In the records that follow, find the line containing "[(55,112),(47,142),(67,147),(73,123),(66,122),(68,115),(55,112)]" and the line containing "[(616,147),(600,146),(599,148),(599,154),(616,157),(616,147)]", then transcribe both and every line between them exactly, omitting pictures.

------------------------------

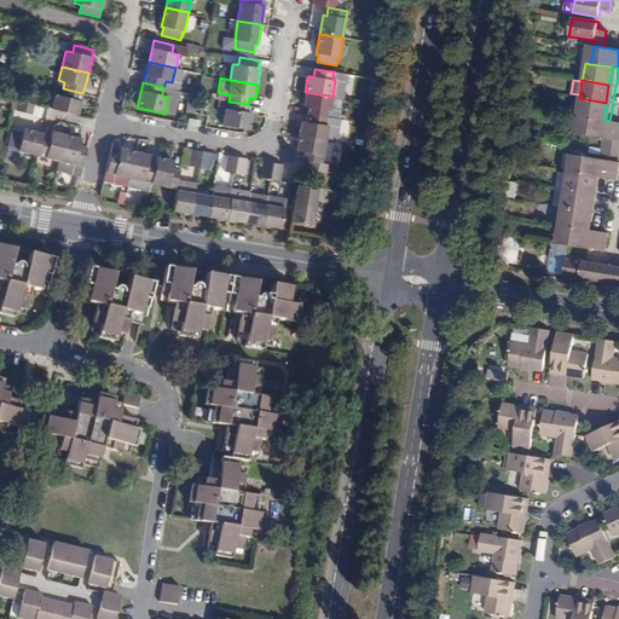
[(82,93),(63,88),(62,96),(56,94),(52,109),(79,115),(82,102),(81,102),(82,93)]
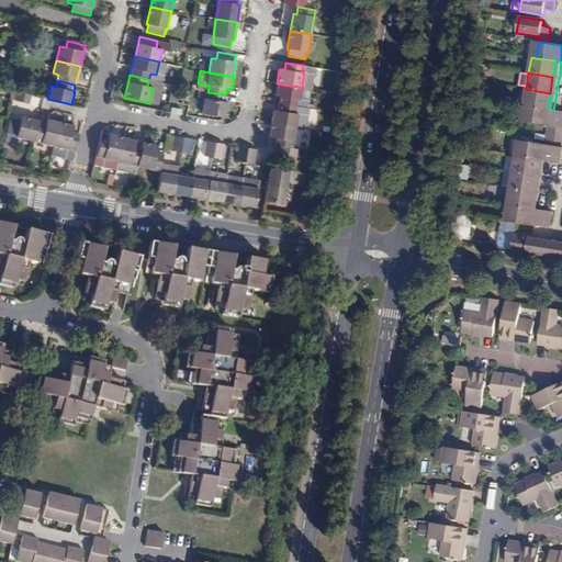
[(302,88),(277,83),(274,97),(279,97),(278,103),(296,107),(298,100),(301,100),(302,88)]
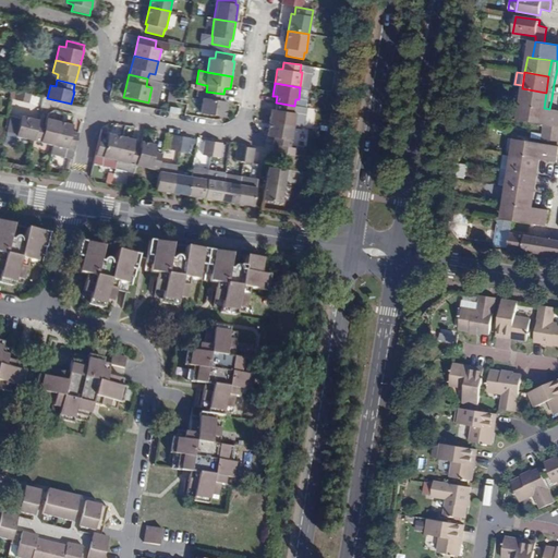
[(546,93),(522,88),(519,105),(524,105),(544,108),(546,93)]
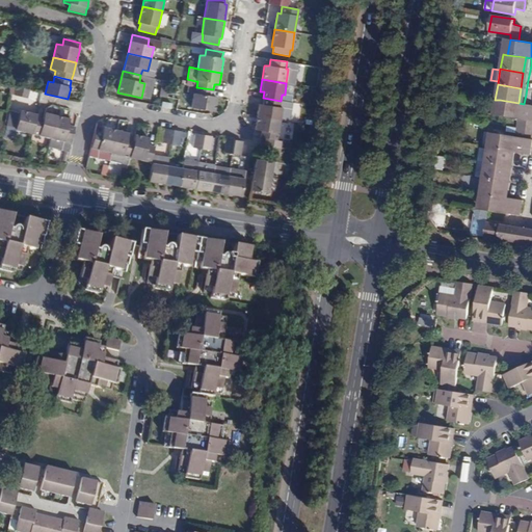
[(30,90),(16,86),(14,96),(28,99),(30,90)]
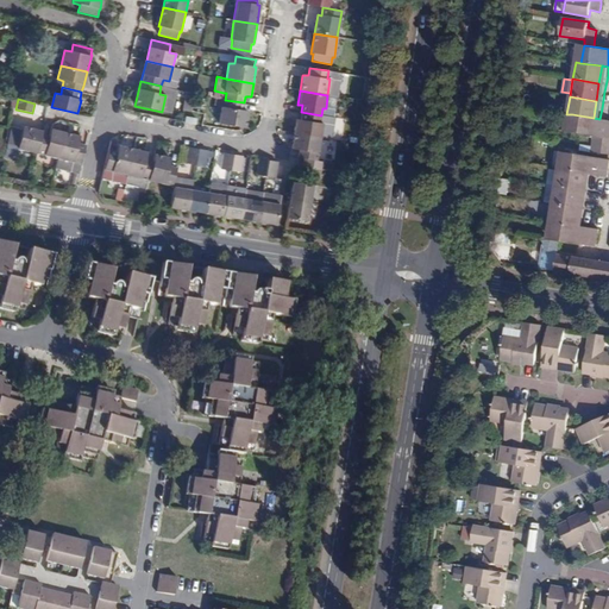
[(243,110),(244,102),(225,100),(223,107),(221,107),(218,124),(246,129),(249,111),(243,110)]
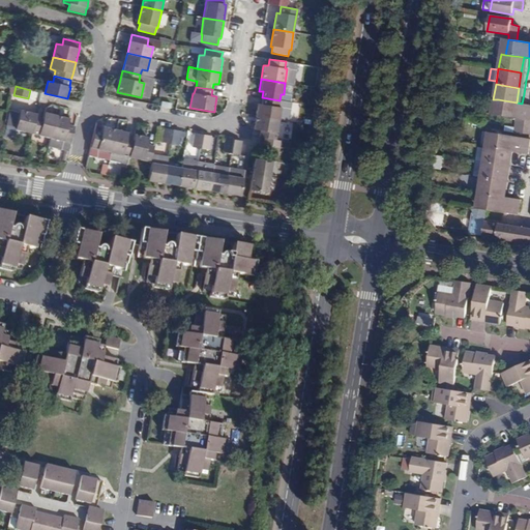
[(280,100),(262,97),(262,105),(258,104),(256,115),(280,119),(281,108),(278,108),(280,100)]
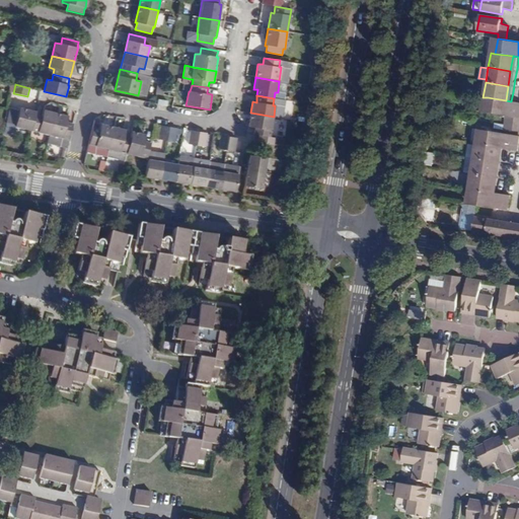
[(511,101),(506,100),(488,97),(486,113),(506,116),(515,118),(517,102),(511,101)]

------------------------------

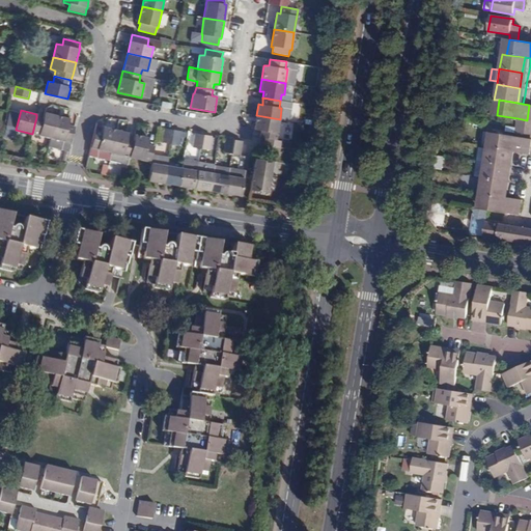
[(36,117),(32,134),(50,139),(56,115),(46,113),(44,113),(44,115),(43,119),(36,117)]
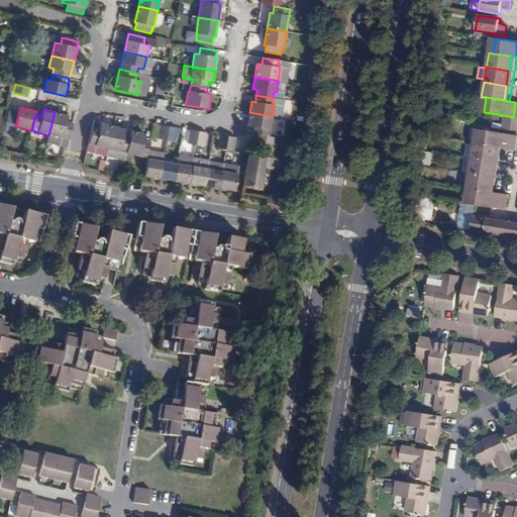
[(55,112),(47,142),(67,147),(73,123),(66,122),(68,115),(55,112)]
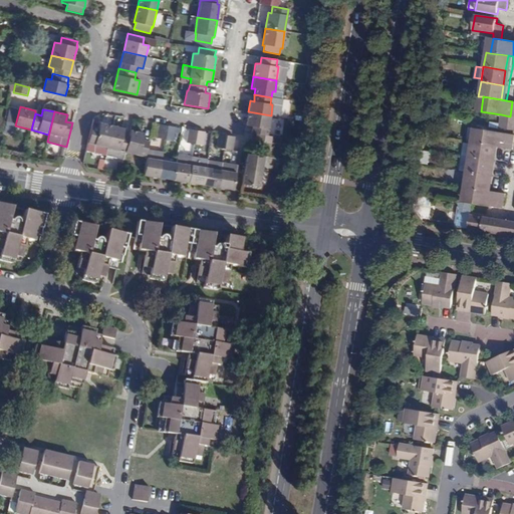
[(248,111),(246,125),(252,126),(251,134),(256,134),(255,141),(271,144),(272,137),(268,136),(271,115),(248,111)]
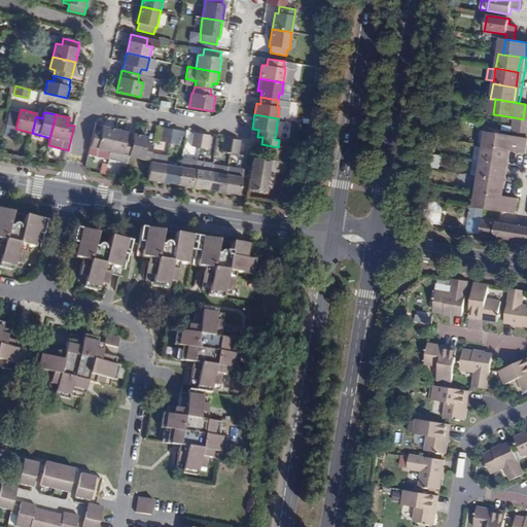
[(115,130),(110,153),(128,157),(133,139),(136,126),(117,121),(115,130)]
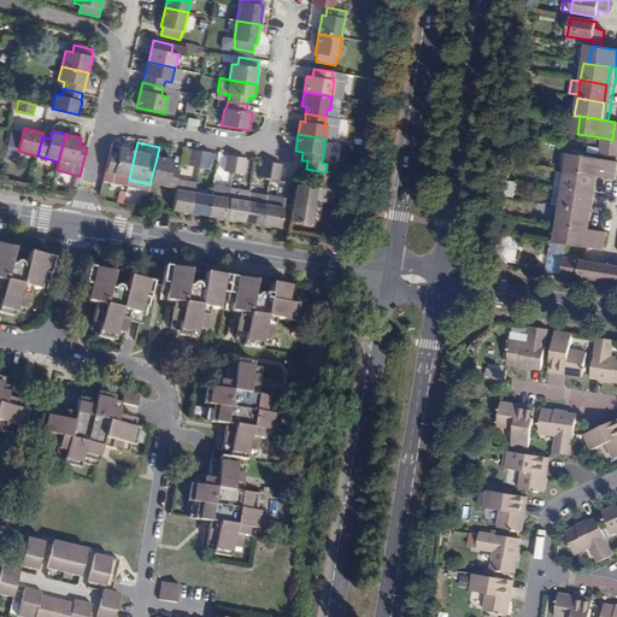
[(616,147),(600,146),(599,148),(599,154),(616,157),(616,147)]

------------------------------

### Response below
[(55,112),(47,142),(67,147),(73,123),(66,122),(68,115),(55,112)]
[(248,111),(246,125),(252,126),(251,134),(256,134),(255,141),(271,144),(272,137),(268,136),(271,115),(248,111)]
[(115,130),(110,153),(128,157),(133,139),(136,126),(117,121),(115,130)]
[(616,147),(600,146),(599,148),(599,154),(616,157),(616,147)]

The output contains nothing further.